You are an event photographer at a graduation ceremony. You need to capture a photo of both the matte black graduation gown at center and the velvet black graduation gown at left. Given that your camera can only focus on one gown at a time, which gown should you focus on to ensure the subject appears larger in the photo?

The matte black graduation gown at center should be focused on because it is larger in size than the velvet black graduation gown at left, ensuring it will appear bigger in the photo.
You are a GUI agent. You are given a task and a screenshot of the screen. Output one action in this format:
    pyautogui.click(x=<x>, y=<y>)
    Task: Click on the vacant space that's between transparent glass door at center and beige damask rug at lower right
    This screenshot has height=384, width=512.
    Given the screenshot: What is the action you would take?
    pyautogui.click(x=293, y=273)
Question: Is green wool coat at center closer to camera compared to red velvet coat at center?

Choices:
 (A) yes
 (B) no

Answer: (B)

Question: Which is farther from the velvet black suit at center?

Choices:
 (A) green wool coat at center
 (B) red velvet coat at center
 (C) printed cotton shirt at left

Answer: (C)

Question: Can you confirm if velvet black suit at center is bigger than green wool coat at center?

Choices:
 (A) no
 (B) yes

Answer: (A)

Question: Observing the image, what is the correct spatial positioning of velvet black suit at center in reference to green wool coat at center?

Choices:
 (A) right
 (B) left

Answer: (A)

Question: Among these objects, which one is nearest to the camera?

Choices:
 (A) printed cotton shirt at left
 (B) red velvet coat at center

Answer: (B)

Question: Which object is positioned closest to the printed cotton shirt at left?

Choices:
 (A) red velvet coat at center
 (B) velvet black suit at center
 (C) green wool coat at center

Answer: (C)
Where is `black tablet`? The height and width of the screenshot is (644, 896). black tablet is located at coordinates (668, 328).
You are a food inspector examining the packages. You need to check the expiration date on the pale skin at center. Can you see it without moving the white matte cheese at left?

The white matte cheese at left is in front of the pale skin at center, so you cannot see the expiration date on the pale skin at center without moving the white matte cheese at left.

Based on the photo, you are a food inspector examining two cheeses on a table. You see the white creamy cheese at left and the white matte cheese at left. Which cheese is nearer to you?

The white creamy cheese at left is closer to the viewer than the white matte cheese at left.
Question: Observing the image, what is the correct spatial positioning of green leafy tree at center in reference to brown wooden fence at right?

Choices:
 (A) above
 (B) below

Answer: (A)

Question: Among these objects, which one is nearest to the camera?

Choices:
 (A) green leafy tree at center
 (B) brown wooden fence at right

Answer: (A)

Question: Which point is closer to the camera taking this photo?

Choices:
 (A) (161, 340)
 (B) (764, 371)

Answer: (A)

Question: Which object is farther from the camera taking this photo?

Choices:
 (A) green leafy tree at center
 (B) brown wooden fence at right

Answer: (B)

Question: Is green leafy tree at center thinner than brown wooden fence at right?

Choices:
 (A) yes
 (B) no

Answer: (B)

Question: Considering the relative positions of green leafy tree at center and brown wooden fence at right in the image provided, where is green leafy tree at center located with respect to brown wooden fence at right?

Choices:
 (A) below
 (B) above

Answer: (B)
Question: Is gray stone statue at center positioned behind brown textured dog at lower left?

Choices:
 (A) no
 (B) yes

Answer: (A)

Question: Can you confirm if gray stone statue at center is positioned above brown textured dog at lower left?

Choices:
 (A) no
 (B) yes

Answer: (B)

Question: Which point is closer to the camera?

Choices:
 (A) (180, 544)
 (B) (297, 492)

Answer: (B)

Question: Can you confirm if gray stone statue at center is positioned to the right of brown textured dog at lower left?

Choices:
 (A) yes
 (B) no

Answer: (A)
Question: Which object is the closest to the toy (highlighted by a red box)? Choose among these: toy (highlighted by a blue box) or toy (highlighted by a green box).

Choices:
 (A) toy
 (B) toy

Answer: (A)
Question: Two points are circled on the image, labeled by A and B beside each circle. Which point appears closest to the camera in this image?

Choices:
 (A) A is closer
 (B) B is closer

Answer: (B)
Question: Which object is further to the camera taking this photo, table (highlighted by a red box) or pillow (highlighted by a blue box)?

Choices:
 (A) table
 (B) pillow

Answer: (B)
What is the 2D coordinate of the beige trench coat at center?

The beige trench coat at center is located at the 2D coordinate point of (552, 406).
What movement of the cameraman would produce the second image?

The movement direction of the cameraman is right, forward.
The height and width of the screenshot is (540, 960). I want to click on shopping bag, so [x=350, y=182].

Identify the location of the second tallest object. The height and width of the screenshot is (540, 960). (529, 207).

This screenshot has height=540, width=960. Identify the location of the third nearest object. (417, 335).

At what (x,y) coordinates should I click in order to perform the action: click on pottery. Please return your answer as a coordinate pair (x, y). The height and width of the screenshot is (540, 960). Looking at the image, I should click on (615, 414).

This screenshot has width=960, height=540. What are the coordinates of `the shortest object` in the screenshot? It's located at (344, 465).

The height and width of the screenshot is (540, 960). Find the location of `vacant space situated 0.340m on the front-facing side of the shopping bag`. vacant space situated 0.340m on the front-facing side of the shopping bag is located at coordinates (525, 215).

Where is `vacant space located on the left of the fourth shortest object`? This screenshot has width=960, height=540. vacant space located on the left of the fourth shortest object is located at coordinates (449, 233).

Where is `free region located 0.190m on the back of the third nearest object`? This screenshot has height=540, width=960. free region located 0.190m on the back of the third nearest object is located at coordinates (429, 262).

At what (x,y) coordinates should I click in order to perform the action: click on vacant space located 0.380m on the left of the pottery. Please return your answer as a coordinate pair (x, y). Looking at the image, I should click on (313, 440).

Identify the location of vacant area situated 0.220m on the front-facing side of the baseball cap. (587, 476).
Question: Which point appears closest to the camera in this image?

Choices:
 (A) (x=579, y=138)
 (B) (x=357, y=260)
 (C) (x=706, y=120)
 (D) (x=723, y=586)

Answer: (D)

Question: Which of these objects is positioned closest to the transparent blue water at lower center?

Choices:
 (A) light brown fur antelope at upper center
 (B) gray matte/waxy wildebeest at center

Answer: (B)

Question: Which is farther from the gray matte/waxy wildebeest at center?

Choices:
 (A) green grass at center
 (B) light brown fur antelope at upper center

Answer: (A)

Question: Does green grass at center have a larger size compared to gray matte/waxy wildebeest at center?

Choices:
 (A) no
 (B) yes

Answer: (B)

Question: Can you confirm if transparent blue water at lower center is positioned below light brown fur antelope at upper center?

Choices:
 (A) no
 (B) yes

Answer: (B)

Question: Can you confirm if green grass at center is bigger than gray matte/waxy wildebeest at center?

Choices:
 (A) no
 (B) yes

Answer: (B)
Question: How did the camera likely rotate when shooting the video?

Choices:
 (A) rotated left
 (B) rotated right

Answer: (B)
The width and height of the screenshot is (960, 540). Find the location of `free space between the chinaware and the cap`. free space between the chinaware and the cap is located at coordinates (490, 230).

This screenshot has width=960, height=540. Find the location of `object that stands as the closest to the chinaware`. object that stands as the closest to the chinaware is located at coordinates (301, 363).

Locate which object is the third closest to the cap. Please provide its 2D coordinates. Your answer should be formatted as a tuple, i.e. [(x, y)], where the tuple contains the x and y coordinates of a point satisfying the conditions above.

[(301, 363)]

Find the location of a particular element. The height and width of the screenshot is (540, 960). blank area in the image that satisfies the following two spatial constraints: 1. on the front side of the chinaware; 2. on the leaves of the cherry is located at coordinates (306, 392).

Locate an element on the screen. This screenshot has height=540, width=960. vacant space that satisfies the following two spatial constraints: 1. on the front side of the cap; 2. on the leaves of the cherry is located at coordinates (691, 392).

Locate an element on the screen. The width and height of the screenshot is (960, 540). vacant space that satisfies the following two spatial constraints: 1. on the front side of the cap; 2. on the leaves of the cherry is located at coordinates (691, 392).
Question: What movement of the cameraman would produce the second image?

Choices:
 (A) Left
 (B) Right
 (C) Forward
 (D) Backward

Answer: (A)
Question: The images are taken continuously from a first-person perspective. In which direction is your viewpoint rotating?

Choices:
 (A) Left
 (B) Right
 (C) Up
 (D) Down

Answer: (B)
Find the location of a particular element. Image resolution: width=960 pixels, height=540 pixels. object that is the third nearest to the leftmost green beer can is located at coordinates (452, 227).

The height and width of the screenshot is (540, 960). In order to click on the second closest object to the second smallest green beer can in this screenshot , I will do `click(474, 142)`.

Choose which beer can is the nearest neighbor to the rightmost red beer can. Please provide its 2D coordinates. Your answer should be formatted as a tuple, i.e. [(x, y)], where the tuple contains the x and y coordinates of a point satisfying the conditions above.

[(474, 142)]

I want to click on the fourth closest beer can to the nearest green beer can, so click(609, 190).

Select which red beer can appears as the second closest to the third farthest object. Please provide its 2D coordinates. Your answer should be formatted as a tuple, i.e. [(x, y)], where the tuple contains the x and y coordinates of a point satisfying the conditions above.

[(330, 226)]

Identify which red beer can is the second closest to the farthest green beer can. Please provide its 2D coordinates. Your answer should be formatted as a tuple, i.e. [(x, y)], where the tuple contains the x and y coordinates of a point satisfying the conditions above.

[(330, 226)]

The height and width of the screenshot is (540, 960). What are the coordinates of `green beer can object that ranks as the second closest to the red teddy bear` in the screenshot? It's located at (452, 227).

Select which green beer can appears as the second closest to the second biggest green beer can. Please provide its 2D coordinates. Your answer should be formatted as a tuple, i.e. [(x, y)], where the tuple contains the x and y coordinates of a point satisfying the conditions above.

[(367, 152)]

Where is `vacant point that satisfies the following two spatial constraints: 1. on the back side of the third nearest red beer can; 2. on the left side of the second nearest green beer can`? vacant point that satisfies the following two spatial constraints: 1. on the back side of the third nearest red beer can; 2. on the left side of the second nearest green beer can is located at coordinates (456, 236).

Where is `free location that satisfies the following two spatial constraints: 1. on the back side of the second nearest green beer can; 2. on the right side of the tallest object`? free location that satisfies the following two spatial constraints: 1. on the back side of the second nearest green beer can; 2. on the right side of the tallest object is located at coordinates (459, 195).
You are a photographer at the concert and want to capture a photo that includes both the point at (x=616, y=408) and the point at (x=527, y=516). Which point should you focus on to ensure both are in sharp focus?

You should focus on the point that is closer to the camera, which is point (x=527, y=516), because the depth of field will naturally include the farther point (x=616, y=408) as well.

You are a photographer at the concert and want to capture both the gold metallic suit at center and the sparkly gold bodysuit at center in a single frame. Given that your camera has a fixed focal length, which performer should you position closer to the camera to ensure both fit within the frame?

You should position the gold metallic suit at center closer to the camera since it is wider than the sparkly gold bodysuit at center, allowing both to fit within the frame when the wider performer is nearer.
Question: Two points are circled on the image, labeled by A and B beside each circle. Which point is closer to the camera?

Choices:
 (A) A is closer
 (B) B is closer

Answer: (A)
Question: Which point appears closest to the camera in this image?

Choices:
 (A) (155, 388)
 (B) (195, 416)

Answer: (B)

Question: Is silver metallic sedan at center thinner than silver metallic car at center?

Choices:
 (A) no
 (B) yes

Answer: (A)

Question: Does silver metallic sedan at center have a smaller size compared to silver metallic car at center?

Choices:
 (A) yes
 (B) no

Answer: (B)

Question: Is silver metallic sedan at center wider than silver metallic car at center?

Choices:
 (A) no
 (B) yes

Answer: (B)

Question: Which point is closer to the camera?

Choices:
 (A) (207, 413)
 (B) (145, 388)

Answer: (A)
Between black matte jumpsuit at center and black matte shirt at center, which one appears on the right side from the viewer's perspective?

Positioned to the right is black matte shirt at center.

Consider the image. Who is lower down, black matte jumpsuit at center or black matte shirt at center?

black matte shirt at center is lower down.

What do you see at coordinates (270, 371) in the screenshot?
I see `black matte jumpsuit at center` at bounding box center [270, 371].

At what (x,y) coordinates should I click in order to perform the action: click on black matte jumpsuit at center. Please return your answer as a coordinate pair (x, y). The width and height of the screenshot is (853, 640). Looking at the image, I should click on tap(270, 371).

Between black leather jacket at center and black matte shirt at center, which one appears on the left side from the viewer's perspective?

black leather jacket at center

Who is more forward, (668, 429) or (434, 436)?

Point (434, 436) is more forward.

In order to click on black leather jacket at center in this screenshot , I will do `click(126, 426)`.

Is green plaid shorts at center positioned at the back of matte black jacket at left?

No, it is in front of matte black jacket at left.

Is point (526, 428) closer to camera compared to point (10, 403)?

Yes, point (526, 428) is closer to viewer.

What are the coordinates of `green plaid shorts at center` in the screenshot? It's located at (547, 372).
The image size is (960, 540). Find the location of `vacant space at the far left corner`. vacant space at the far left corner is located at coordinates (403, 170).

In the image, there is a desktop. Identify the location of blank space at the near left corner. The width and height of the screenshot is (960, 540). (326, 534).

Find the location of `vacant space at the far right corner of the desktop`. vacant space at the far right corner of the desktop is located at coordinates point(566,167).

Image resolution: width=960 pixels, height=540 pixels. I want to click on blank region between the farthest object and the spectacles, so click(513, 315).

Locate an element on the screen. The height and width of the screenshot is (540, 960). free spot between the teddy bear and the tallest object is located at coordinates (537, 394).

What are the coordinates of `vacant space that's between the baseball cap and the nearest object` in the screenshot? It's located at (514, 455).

* Exercise *
Extract every line above that contains the string "when". List them in their original order.

* Solution to the exercise *
Question: How did the camera likely rotate when shooting the video?
You should position the gold metallic suit at center closer to the camera since it is wider than the sparkly gold bodysuit at center, allowing both to fit within the frame when the wider performer is nearer.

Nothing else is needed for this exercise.